▶ Task prompt
Each line below must be reproduced exactly.

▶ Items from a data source
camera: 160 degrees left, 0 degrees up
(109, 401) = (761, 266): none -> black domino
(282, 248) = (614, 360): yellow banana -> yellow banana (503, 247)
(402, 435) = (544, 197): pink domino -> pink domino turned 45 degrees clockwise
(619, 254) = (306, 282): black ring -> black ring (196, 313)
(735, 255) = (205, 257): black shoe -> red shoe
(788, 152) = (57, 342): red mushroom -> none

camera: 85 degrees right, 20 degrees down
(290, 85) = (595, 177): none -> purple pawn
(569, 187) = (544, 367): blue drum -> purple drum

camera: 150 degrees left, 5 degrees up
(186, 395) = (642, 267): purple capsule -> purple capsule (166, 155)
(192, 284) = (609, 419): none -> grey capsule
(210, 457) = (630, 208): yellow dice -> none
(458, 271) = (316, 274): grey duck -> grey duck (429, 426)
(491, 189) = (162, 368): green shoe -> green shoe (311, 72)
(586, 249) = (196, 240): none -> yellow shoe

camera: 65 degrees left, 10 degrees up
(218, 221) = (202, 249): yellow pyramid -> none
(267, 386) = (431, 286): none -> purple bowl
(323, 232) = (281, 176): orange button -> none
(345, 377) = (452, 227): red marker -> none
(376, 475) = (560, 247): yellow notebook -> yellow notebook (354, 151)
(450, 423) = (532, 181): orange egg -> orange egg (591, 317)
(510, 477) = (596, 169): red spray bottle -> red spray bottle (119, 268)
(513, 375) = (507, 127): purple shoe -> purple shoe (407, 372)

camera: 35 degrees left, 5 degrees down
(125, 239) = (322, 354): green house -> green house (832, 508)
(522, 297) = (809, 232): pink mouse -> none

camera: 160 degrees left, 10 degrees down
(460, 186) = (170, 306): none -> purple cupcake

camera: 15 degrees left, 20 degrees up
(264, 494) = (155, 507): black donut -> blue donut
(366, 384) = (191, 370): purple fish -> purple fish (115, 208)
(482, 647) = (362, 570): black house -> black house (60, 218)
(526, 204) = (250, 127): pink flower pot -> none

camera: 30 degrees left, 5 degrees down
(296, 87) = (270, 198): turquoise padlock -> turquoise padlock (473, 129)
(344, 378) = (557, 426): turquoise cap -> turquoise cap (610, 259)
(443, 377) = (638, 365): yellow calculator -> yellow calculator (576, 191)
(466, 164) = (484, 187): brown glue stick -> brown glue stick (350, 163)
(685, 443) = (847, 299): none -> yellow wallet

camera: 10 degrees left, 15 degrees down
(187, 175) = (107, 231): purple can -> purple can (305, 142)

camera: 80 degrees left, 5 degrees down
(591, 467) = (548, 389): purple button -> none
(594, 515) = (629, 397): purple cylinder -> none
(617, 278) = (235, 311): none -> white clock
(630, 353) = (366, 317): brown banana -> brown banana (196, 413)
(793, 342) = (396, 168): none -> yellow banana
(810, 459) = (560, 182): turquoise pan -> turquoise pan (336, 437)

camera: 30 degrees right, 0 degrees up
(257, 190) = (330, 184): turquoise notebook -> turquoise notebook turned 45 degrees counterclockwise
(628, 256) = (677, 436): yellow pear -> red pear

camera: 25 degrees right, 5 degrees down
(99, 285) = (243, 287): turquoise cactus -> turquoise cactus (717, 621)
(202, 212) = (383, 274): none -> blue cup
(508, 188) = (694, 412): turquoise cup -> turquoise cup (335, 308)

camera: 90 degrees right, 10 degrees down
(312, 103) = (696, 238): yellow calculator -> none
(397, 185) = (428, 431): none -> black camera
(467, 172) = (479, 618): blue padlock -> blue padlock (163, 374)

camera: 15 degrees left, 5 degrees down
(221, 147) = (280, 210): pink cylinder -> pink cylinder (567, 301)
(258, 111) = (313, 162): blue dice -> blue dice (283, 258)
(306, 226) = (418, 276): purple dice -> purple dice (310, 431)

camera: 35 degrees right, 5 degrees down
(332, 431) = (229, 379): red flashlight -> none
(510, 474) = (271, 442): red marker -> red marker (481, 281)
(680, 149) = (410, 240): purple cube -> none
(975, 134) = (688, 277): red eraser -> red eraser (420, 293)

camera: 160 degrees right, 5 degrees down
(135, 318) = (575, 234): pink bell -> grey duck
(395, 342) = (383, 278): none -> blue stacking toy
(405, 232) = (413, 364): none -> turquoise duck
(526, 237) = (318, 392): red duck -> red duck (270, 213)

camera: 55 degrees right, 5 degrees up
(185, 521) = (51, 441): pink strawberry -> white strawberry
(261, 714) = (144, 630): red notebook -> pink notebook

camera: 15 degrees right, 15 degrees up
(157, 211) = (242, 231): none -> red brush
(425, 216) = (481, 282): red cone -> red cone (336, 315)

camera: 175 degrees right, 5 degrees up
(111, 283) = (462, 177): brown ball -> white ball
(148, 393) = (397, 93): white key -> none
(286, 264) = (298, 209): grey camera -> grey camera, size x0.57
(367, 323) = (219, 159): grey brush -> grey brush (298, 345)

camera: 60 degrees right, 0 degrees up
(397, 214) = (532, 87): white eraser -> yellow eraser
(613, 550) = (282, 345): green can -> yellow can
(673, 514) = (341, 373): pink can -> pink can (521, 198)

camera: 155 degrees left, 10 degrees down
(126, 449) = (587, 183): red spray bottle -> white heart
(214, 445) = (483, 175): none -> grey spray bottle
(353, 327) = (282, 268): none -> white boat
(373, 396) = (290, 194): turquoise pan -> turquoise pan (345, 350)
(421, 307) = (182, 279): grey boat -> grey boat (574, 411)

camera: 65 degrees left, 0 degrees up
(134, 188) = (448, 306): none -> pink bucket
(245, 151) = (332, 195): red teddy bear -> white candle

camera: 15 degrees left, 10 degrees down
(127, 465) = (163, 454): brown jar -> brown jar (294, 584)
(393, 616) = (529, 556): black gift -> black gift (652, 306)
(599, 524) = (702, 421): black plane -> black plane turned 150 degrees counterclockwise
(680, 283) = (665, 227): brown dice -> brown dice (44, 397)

▶ Task response
camera: 160 degrees left, 0 degrees up
(109, 401) = (761, 266): none -> black domino
(282, 248) = (614, 360): yellow banana -> yellow banana (503, 247)
(402, 435) = (544, 197): pink domino -> pink domino turned 45 degrees clockwise
(619, 254) = (306, 282): black ring -> black ring (196, 313)
(735, 255) = (205, 257): black shoe -> red shoe
(788, 152) = (57, 342): red mushroom -> none

camera: 85 degrees right, 20 degrees down
(290, 85) = (595, 177): none -> purple pawn
(569, 187) = (544, 367): blue drum -> purple drum

camera: 150 degrees left, 5 degrees up
(186, 395) = (642, 267): purple capsule -> purple capsule (166, 155)
(192, 284) = (609, 419): none -> grey capsule
(210, 457) = (630, 208): yellow dice -> none
(458, 271) = (316, 274): grey duck -> grey duck (429, 426)
(491, 189) = (162, 368): green shoe -> green shoe (311, 72)
(586, 249) = (196, 240): none -> yellow shoe

camera: 65 degrees left, 10 degrees up
(218, 221) = (202, 249): yellow pyramid -> none
(267, 386) = (431, 286): none -> purple bowl
(323, 232) = (281, 176): orange button -> none
(345, 377) = (452, 227): red marker -> none
(376, 475) = (560, 247): yellow notebook -> yellow notebook (354, 151)
(450, 423) = (532, 181): orange egg -> orange egg (591, 317)
(510, 477) = (596, 169): red spray bottle -> red spray bottle (119, 268)
(513, 375) = (507, 127): purple shoe -> purple shoe (407, 372)

camera: 35 degrees left, 5 degrees down
(125, 239) = (322, 354): green house -> green house (832, 508)
(522, 297) = (809, 232): pink mouse -> none

camera: 160 degrees left, 10 degrees down
(460, 186) = (170, 306): none -> purple cupcake

camera: 15 degrees left, 20 degrees up
(264, 494) = (155, 507): black donut -> blue donut
(366, 384) = (191, 370): purple fish -> purple fish (115, 208)
(482, 647) = (362, 570): black house -> black house (60, 218)
(526, 204) = (250, 127): pink flower pot -> none

camera: 30 degrees left, 5 degrees down
(296, 87) = (270, 198): turquoise padlock -> turquoise padlock (473, 129)
(344, 378) = (557, 426): turquoise cap -> turquoise cap (610, 259)
(443, 377) = (638, 365): yellow calculator -> yellow calculator (576, 191)
(466, 164) = (484, 187): brown glue stick -> brown glue stick (350, 163)
(685, 443) = (847, 299): none -> yellow wallet

camera: 10 degrees left, 15 degrees down
(187, 175) = (107, 231): purple can -> purple can (305, 142)

camera: 80 degrees left, 5 degrees down
(591, 467) = (548, 389): purple button -> none
(594, 515) = (629, 397): purple cylinder -> none
(617, 278) = (235, 311): none -> white clock
(630, 353) = (366, 317): brown banana -> brown banana (196, 413)
(793, 342) = (396, 168): none -> yellow banana
(810, 459) = (560, 182): turquoise pan -> turquoise pan (336, 437)

camera: 30 degrees right, 0 degrees up
(257, 190) = (330, 184): turquoise notebook -> turquoise notebook turned 45 degrees counterclockwise
(628, 256) = (677, 436): yellow pear -> red pear

camera: 25 degrees right, 5 degrees down
(99, 285) = (243, 287): turquoise cactus -> turquoise cactus (717, 621)
(202, 212) = (383, 274): none -> blue cup
(508, 188) = (694, 412): turquoise cup -> turquoise cup (335, 308)

camera: 90 degrees right, 10 degrees down
(312, 103) = (696, 238): yellow calculator -> none
(397, 185) = (428, 431): none -> black camera
(467, 172) = (479, 618): blue padlock -> blue padlock (163, 374)

camera: 15 degrees left, 5 degrees down
(221, 147) = (280, 210): pink cylinder -> pink cylinder (567, 301)
(258, 111) = (313, 162): blue dice -> blue dice (283, 258)
(306, 226) = (418, 276): purple dice -> purple dice (310, 431)

camera: 35 degrees right, 5 degrees down
(332, 431) = (229, 379): red flashlight -> none
(510, 474) = (271, 442): red marker -> red marker (481, 281)
(680, 149) = (410, 240): purple cube -> none
(975, 134) = (688, 277): red eraser -> red eraser (420, 293)

camera: 160 degrees right, 5 degrees down
(135, 318) = (575, 234): pink bell -> grey duck
(395, 342) = (383, 278): none -> blue stacking toy
(405, 232) = (413, 364): none -> turquoise duck
(526, 237) = (318, 392): red duck -> red duck (270, 213)

camera: 55 degrees right, 5 degrees up
(185, 521) = (51, 441): pink strawberry -> white strawberry
(261, 714) = (144, 630): red notebook -> pink notebook

camera: 15 degrees right, 15 degrees up
(157, 211) = (242, 231): none -> red brush
(425, 216) = (481, 282): red cone -> red cone (336, 315)

camera: 175 degrees right, 5 degrees up
(111, 283) = (462, 177): brown ball -> white ball
(148, 393) = (397, 93): white key -> none
(286, 264) = (298, 209): grey camera -> grey camera, size x0.57
(367, 323) = (219, 159): grey brush -> grey brush (298, 345)

camera: 60 degrees right, 0 degrees up
(397, 214) = (532, 87): white eraser -> yellow eraser
(613, 550) = (282, 345): green can -> yellow can
(673, 514) = (341, 373): pink can -> pink can (521, 198)

camera: 155 degrees left, 10 degrees down
(126, 449) = (587, 183): red spray bottle -> white heart
(214, 445) = (483, 175): none -> grey spray bottle
(353, 327) = (282, 268): none -> white boat
(373, 396) = (290, 194): turquoise pan -> turquoise pan (345, 350)
(421, 307) = (182, 279): grey boat -> grey boat (574, 411)

camera: 65 degrees left, 0 degrees up
(134, 188) = (448, 306): none -> pink bucket
(245, 151) = (332, 195): red teddy bear -> white candle

camera: 15 degrees left, 10 degrees down
(127, 465) = (163, 454): brown jar -> brown jar (294, 584)
(393, 616) = (529, 556): black gift -> black gift (652, 306)
(599, 524) = (702, 421): black plane -> black plane turned 150 degrees counterclockwise
(680, 283) = (665, 227): brown dice -> brown dice (44, 397)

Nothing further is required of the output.